## [Data for this task]
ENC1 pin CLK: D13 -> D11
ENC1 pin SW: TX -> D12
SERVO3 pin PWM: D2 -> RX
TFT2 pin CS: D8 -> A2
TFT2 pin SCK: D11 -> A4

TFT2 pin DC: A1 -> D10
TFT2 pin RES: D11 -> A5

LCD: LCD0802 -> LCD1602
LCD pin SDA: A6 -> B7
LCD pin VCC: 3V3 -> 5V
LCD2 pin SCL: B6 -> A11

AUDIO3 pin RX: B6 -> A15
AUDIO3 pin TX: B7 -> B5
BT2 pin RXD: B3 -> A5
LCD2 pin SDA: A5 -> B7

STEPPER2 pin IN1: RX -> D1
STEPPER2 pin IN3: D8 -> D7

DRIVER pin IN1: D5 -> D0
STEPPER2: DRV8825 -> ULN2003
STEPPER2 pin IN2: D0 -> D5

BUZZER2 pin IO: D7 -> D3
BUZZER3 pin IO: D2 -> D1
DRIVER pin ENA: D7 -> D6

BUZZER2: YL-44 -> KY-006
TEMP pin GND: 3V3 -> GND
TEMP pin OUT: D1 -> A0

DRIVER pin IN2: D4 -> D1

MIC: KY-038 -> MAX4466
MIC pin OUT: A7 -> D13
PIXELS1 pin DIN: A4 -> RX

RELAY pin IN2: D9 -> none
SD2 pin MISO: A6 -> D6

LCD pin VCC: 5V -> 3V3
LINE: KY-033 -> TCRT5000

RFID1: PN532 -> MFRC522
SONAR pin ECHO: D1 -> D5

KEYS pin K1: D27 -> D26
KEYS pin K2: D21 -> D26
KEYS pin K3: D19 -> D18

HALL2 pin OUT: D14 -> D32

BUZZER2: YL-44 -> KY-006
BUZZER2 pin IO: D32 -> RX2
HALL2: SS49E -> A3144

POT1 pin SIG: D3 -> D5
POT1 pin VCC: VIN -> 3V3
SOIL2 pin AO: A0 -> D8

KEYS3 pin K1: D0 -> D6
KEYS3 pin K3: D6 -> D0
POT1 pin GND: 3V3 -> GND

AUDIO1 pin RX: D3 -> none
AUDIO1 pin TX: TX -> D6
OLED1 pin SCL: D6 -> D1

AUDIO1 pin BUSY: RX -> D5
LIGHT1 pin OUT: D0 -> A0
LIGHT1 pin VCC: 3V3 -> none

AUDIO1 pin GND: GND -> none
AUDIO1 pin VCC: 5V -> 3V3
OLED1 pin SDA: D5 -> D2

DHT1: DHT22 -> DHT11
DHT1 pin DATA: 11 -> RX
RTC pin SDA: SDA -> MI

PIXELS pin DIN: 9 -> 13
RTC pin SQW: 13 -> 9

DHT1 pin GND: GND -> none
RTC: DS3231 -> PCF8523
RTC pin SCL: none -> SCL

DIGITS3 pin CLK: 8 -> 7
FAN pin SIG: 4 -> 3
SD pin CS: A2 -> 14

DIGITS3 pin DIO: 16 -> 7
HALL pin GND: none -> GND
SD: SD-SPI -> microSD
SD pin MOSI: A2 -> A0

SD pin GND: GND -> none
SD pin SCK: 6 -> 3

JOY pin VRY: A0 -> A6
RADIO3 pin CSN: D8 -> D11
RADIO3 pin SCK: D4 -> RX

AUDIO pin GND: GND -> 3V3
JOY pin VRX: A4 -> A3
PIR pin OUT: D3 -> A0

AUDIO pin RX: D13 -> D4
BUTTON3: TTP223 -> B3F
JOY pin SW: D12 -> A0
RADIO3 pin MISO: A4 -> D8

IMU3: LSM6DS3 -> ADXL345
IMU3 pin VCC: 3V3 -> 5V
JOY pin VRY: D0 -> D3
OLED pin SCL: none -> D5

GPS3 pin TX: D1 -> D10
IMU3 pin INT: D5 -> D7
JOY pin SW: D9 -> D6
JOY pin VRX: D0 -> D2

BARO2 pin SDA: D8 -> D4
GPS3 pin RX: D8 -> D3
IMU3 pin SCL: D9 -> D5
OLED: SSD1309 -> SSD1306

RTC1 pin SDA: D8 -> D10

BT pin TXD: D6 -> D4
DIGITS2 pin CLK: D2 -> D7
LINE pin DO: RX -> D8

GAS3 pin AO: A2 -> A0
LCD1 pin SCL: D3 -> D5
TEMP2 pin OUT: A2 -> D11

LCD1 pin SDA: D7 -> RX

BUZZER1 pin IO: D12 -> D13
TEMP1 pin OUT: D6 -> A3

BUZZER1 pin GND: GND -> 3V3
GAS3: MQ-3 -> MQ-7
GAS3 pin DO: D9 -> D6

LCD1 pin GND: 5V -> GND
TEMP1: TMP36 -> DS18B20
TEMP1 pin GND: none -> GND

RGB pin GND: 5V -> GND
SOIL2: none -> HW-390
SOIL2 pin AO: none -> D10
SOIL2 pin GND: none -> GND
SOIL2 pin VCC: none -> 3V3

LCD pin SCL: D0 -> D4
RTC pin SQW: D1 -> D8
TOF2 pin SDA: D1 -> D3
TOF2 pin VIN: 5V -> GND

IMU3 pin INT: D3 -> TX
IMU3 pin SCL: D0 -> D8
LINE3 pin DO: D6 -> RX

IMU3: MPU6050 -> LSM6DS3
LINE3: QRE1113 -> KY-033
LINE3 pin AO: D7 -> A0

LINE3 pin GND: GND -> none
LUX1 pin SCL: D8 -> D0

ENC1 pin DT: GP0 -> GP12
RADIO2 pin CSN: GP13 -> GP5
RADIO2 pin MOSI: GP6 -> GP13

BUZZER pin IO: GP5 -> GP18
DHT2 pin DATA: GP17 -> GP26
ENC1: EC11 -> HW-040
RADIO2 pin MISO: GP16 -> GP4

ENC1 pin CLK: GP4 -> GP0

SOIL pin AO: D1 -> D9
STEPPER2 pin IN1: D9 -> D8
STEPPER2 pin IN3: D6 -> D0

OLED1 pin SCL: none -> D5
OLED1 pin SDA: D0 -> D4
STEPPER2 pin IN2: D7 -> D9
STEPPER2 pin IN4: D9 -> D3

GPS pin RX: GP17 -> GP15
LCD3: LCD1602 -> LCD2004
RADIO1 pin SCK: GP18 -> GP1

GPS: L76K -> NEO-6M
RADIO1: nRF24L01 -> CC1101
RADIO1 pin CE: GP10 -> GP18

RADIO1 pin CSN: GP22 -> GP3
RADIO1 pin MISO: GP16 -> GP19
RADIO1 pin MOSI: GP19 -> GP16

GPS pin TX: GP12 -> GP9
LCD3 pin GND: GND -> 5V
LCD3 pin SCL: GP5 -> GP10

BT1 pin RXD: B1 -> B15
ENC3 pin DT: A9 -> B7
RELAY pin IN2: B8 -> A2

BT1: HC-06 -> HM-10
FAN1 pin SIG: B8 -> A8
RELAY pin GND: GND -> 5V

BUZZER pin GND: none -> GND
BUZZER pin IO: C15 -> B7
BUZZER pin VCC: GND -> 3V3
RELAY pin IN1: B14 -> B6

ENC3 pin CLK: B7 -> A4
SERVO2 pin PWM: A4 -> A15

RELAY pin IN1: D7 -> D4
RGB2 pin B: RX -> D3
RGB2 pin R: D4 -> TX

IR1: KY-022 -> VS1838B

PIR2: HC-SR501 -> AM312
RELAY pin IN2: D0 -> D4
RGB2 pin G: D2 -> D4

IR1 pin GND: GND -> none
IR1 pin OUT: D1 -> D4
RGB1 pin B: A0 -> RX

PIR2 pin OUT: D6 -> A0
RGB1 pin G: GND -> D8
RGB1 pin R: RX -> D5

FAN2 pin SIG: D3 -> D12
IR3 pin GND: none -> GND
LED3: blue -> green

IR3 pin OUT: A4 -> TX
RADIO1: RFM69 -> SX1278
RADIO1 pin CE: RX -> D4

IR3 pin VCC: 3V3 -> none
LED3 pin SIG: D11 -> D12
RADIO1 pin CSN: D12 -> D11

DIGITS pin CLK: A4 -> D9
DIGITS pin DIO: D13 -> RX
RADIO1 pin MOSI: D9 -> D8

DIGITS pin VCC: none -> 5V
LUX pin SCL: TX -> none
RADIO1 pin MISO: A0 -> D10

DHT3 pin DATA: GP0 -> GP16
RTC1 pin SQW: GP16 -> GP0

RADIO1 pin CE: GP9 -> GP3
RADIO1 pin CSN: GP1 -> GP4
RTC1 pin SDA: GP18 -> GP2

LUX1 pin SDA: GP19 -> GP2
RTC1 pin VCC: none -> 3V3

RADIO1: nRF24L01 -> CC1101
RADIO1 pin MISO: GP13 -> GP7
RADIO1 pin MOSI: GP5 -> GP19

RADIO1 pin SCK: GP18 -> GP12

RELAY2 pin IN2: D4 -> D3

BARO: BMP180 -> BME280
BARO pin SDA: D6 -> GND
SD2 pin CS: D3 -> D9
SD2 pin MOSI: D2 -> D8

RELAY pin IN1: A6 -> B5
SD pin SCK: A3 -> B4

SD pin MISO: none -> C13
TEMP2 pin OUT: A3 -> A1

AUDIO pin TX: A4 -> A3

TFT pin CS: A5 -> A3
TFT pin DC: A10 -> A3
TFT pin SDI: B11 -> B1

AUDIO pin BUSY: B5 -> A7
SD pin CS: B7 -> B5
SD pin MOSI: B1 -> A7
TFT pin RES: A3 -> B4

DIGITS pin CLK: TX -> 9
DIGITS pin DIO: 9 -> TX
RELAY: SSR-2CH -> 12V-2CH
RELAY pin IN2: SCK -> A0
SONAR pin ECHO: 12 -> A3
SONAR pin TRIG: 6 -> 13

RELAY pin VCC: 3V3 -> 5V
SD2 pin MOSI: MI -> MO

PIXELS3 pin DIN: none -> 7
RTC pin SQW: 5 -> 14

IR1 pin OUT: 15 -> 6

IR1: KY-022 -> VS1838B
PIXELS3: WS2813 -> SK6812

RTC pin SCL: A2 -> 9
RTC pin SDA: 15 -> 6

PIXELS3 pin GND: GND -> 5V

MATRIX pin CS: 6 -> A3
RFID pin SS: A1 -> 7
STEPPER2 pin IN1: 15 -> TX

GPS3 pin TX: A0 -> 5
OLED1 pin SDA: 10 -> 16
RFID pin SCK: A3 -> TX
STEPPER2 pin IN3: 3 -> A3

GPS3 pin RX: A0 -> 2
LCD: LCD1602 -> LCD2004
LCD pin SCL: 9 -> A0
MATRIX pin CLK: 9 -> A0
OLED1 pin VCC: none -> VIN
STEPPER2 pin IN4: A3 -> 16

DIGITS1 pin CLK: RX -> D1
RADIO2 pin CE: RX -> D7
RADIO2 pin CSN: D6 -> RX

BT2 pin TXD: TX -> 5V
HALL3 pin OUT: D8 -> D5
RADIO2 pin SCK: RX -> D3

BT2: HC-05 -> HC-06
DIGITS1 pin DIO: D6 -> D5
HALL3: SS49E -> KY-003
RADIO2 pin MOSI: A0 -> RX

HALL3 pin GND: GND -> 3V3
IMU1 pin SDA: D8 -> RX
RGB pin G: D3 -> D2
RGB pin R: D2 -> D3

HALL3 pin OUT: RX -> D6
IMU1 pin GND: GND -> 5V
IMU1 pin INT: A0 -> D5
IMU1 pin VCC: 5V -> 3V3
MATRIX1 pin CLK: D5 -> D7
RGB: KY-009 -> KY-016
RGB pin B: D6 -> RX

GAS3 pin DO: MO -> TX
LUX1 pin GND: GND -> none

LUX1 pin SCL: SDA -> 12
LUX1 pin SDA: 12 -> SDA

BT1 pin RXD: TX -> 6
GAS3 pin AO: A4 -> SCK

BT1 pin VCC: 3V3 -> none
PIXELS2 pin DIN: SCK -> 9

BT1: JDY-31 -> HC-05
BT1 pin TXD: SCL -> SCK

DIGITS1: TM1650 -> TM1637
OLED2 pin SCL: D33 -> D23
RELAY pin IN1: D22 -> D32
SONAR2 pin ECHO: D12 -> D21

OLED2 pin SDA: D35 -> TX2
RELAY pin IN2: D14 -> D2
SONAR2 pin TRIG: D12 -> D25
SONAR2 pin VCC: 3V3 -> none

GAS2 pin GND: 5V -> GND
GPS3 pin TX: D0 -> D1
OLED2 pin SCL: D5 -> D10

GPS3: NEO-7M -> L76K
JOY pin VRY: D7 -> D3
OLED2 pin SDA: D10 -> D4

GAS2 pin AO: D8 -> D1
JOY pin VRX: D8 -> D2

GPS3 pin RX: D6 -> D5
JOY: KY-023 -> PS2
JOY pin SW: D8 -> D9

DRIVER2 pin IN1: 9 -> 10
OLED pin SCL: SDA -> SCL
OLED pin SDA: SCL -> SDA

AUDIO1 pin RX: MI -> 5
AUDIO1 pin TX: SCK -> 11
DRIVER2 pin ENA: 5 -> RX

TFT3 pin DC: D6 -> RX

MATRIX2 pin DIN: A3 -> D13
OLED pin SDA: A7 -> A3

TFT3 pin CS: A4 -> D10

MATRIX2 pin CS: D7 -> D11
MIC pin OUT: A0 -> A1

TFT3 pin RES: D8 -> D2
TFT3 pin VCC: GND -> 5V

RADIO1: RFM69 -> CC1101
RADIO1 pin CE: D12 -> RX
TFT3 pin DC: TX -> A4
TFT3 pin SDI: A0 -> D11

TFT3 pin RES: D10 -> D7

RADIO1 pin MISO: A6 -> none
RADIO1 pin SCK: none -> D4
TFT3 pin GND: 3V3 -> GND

## [Task item]
Output, from the data above, the lines from the line with "RADIO2 pin CSN: GP13 -> GP5" to the line with "RADIO1 pin MOSI: GP19 -> GP16" exactly as they stand, both ends included and nothing else.

## [Solved problem]
RADIO2 pin CSN: GP13 -> GP5
RADIO2 pin MOSI: GP6 -> GP13

BUZZER pin IO: GP5 -> GP18
DHT2 pin DATA: GP17 -> GP26
ENC1: EC11 -> HW-040
RADIO2 pin MISO: GP16 -> GP4

ENC1 pin CLK: GP4 -> GP0

SOIL pin AO: D1 -> D9
STEPPER2 pin IN1: D9 -> D8
STEPPER2 pin IN3: D6 -> D0

OLED1 pin SCL: none -> D5
OLED1 pin SDA: D0 -> D4
STEPPER2 pin IN2: D7 -> D9
STEPPER2 pin IN4: D9 -> D3

GPS pin RX: GP17 -> GP15
LCD3: LCD1602 -> LCD2004
RADIO1 pin SCK: GP18 -> GP1

GPS: L76K -> NEO-6M
RADIO1: nRF24L01 -> CC1101
RADIO1 pin CE: GP10 -> GP18

RADIO1 pin CSN: GP22 -> GP3
RADIO1 pin MISO: GP16 -> GP19
RADIO1 pin MOSI: GP19 -> GP16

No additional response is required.